(Records drawn from a dataset)
_ _ _ _ _
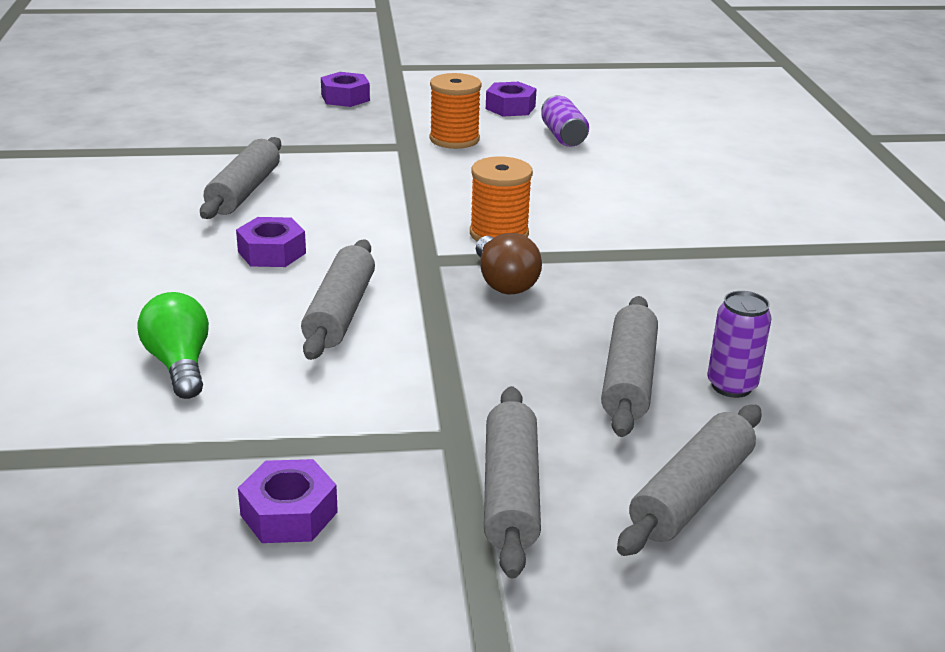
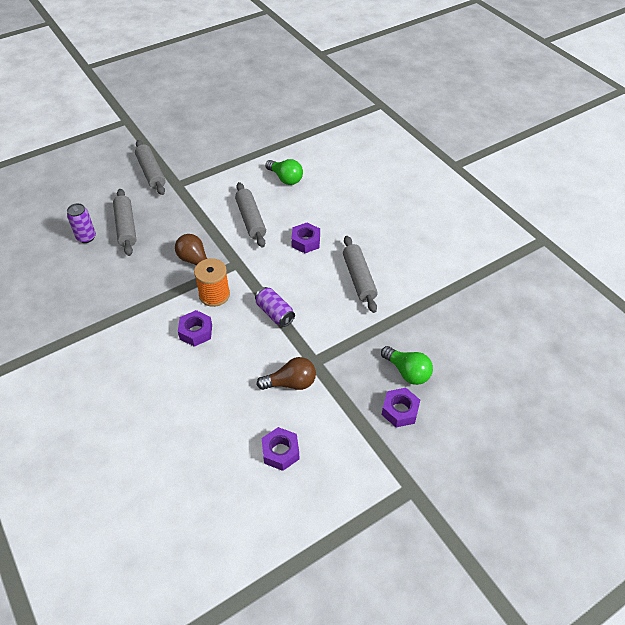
camera: 155 degrees right, 20 degrees up
purple nut [238,459,338,543] -> purple nut moved to [178,310,212,347]
orange spool [429,73,482,149] -> brown light bulb [257,357,316,390]
purple can [541,95,589,147] -> purple can moved to [255,287,295,327]
grey rolling pin [617,405,762,556] -> none
none -> green light bulb [381,346,433,385]

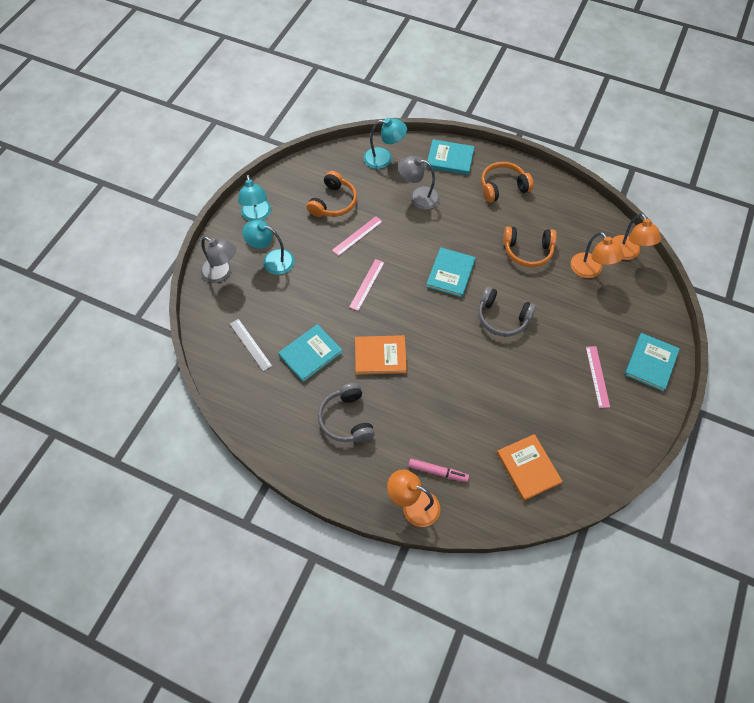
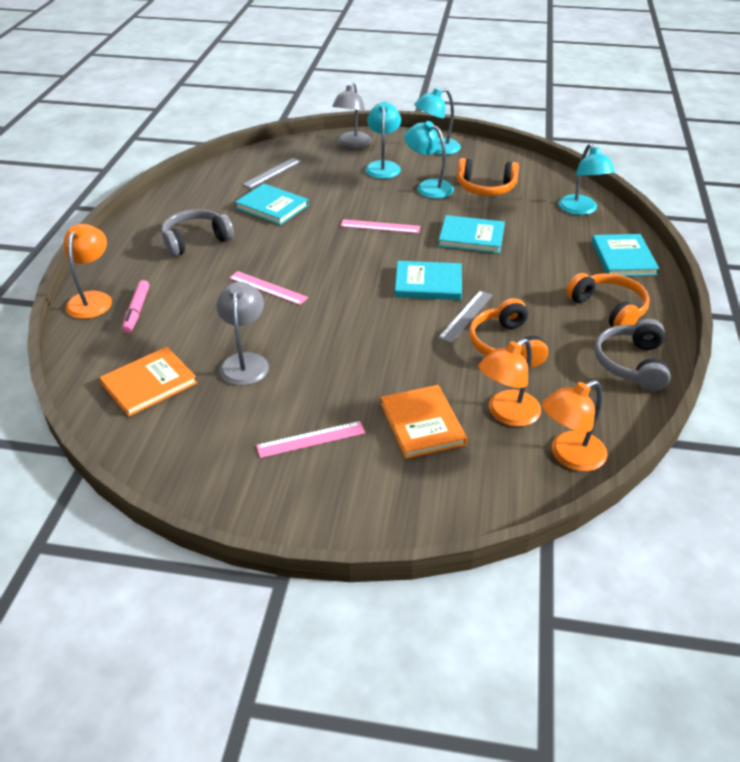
camera: 75 degrees right, 20 degrees down
pink ruler [332,216,383,256] -> pink ruler moved to [229,271,308,305]
orange book [355,335,407,375] -> orange book moved to [381,385,467,459]
grey lamp [398,156,440,210] -> grey lamp moved to [216,282,269,386]
grey headphones [478,287,536,337] -> grey headphones moved to [594,319,671,391]
turquoise book [624,333,680,392] -> turquoise book moved to [438,215,505,254]
none -> turquoise lamp [404,121,454,199]
none -> grey ruler [438,291,493,343]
_ _ _ _ _
* _PROBLEM DESCRIPTION_: All entries above should be printed exactly, though without their pictures.

* _EXPECTED ANSWER_:
camera: 155 degrees right, 20 degrees up
purple nut [238,459,338,543] -> purple nut moved to [178,310,212,347]
orange spool [429,73,482,149] -> brown light bulb [257,357,316,390]
purple can [541,95,589,147] -> purple can moved to [255,287,295,327]
grey rolling pin [617,405,762,556] -> none
none -> green light bulb [381,346,433,385]

camera: 75 degrees right, 20 degrees down
pink ruler [332,216,383,256] -> pink ruler moved to [229,271,308,305]
orange book [355,335,407,375] -> orange book moved to [381,385,467,459]
grey lamp [398,156,440,210] -> grey lamp moved to [216,282,269,386]
grey headphones [478,287,536,337] -> grey headphones moved to [594,319,671,391]
turquoise book [624,333,680,392] -> turquoise book moved to [438,215,505,254]
none -> turquoise lamp [404,121,454,199]
none -> grey ruler [438,291,493,343]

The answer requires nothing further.